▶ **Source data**
-=-=-

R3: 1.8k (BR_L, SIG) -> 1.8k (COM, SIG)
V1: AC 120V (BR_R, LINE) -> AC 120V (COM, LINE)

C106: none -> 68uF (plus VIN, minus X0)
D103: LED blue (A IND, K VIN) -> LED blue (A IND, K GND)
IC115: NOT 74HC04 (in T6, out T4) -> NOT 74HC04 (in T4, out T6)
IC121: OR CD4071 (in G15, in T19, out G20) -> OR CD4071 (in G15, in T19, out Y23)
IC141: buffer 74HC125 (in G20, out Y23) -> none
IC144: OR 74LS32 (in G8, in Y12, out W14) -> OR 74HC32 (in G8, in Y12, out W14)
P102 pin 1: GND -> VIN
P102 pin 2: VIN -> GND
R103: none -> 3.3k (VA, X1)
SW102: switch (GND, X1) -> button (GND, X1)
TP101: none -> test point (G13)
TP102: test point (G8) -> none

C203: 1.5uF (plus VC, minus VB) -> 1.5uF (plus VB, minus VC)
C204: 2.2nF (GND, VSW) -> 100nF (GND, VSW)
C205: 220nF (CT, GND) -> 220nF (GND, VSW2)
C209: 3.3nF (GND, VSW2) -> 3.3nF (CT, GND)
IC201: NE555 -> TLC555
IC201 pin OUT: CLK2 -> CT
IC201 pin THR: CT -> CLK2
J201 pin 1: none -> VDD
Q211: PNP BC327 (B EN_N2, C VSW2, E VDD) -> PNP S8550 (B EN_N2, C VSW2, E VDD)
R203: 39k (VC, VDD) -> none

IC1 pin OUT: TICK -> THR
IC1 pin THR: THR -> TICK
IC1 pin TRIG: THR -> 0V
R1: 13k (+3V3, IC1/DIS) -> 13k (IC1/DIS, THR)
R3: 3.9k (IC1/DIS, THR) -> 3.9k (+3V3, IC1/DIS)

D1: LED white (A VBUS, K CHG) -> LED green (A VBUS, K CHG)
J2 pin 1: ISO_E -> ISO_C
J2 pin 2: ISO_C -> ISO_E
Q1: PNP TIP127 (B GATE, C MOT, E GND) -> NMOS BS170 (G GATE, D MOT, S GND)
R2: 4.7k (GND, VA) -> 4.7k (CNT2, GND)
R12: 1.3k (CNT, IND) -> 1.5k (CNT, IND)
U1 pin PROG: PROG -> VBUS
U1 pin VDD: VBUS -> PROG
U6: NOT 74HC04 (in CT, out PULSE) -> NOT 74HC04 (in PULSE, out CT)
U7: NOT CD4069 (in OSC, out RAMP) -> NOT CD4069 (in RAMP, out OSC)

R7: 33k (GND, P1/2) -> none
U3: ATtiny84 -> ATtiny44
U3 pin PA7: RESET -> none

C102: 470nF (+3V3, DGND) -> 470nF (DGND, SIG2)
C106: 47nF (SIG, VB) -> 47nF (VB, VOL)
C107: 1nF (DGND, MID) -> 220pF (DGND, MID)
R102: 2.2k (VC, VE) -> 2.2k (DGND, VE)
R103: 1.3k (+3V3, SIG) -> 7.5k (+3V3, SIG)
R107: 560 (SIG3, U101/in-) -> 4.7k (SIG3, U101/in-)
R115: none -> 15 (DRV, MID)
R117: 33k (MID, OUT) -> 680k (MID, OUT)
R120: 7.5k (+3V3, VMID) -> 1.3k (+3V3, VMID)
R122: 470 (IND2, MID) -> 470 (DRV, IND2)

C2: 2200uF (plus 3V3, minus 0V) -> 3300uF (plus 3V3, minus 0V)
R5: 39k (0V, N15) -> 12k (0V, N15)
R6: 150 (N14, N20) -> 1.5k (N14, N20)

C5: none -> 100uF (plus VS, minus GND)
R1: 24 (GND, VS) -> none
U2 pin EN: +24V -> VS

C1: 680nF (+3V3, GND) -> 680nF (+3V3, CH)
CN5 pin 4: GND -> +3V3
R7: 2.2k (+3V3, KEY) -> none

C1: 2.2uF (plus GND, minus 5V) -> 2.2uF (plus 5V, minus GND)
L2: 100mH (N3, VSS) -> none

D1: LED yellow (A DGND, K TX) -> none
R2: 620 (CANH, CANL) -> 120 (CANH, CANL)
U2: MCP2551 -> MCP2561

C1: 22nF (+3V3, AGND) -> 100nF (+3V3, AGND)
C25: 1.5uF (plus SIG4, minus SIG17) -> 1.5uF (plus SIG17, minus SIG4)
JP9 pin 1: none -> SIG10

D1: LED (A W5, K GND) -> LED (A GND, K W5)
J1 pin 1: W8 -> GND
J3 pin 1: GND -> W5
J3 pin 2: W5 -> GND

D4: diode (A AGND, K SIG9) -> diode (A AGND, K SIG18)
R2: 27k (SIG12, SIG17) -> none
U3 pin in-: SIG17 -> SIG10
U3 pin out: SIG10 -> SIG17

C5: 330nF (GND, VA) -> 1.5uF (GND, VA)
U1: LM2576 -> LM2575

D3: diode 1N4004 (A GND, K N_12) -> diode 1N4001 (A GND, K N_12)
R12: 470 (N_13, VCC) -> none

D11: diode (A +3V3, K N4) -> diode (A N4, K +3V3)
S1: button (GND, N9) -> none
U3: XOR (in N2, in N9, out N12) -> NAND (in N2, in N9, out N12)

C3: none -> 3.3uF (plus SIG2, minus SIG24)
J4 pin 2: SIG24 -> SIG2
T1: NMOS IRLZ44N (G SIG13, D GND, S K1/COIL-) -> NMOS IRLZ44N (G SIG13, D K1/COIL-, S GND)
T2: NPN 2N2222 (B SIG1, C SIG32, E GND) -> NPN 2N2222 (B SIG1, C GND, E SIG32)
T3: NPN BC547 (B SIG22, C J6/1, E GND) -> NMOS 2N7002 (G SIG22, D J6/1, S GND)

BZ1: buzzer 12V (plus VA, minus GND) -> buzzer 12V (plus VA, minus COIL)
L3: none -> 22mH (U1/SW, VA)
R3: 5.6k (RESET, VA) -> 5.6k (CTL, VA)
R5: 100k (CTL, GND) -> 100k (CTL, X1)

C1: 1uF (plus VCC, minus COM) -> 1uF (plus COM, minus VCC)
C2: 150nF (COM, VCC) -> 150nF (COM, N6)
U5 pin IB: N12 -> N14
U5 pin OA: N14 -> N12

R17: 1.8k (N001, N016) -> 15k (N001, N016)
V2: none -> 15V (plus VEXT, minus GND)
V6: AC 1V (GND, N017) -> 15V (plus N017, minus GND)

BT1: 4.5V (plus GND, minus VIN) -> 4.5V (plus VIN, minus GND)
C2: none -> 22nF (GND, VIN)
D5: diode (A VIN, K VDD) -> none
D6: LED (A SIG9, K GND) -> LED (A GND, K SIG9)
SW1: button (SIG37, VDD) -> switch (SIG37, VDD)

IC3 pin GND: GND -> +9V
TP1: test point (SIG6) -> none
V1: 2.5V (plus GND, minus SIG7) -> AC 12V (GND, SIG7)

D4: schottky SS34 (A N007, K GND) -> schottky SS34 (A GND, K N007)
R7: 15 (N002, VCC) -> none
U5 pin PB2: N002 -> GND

-=-=-

▶ **Task brief**
Return the entries exactly through the "R3: 3.9k (IC1/DIS, THR)" line.

▶ **Exercise answer**
R3: 1.8k (BR_L, SIG) -> 1.8k (COM, SIG)
V1: AC 120V (BR_R, LINE) -> AC 120V (COM, LINE)

C106: none -> 68uF (plus VIN, minus X0)
D103: LED blue (A IND, K VIN) -> LED blue (A IND, K GND)
IC115: NOT 74HC04 (in T6, out T4) -> NOT 74HC04 (in T4, out T6)
IC121: OR CD4071 (in G15, in T19, out G20) -> OR CD4071 (in G15, in T19, out Y23)
IC141: buffer 74HC125 (in G20, out Y23) -> none
IC144: OR 74LS32 (in G8, in Y12, out W14) -> OR 74HC32 (in G8, in Y12, out W14)
P102 pin 1: GND -> VIN
P102 pin 2: VIN -> GND
R103: none -> 3.3k (VA, X1)
SW102: switch (GND, X1) -> button (GND, X1)
TP101: none -> test point (G13)
TP102: test point (G8) -> none

C203: 1.5uF (plus VC, minus VB) -> 1.5uF (plus VB, minus VC)
C204: 2.2nF (GND, VSW) -> 100nF (GND, VSW)
C205: 220nF (CT, GND) -> 220nF (GND, VSW2)
C209: 3.3nF (GND, VSW2) -> 3.3nF (CT, GND)
IC201: NE555 -> TLC555
IC201 pin OUT: CLK2 -> CT
IC201 pin THR: CT -> CLK2
J201 pin 1: none -> VDD
Q211: PNP BC327 (B EN_N2, C VSW2, E VDD) -> PNP S8550 (B EN_N2, C VSW2, E VDD)
R203: 39k (VC, VDD) -> none

IC1 pin OUT: TICK -> THR
IC1 pin THR: THR -> TICK
IC1 pin TRIG: THR -> 0V
R1: 13k (+3V3, IC1/DIS) -> 13k (IC1/DIS, THR)
R3: 3.9k (IC1/DIS, THR) -> 3.9k (+3V3, IC1/DIS)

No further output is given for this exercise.